Assignment
Drop the pictures; give again exactly the lines from the one holding "black pot: 2 -> 1" through the end of the data.

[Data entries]
______________________________

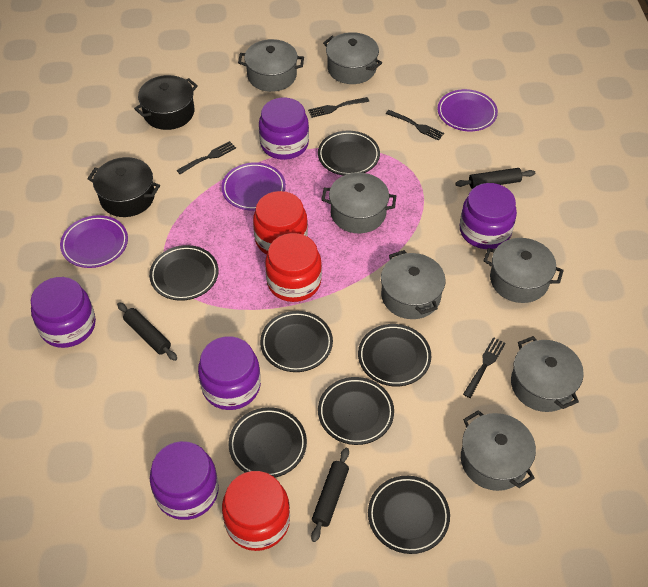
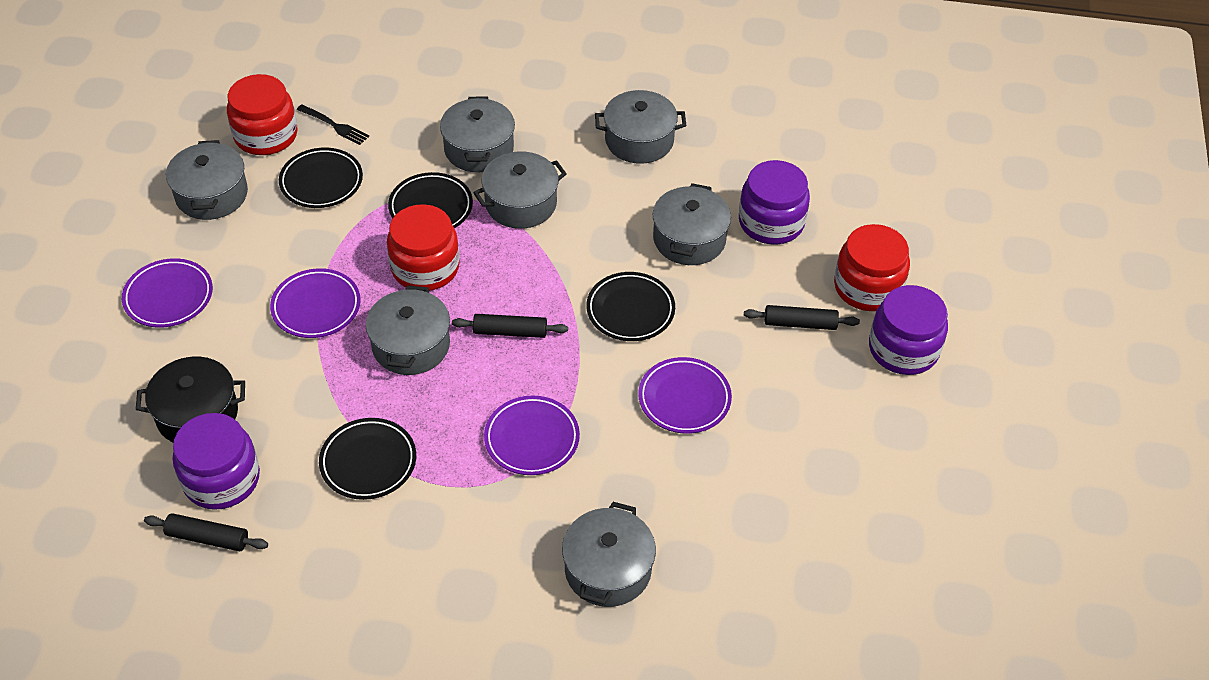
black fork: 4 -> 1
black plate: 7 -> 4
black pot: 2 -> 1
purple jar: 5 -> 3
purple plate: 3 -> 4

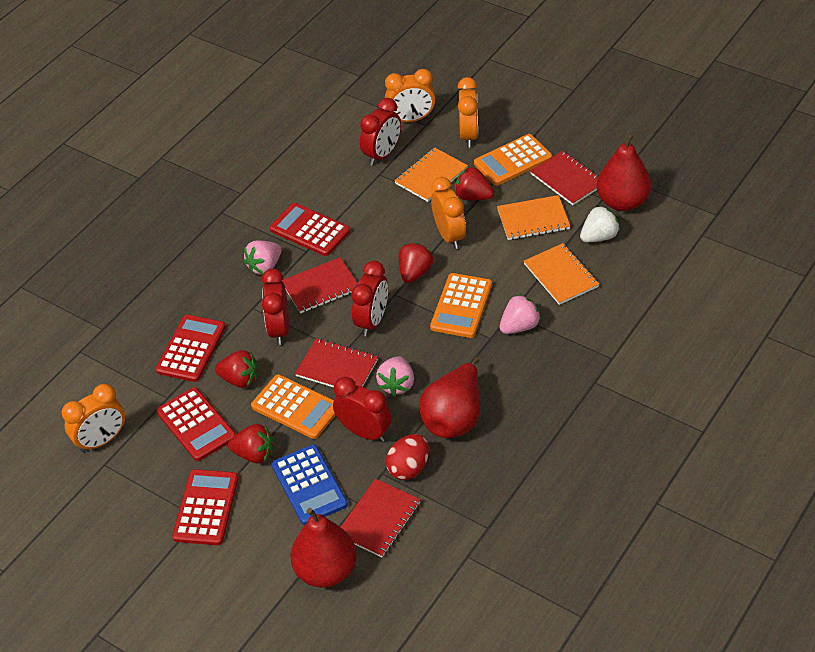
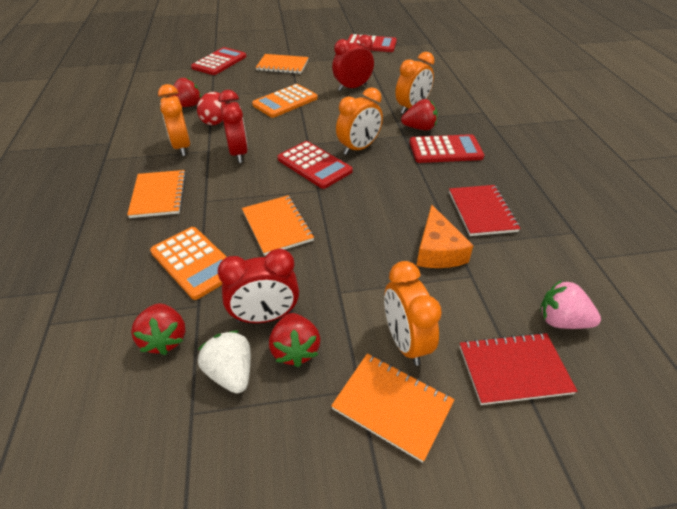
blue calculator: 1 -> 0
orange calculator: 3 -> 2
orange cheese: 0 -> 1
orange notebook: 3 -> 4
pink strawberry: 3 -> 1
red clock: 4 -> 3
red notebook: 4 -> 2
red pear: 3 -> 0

______________________________

Finished task
black pot: 2 -> 1
purple jar: 5 -> 3
purple plate: 3 -> 4

blue calculator: 1 -> 0
orange calculator: 3 -> 2
orange cheese: 0 -> 1
orange notebook: 3 -> 4
pink strawberry: 3 -> 1
red clock: 4 -> 3
red notebook: 4 -> 2
red pear: 3 -> 0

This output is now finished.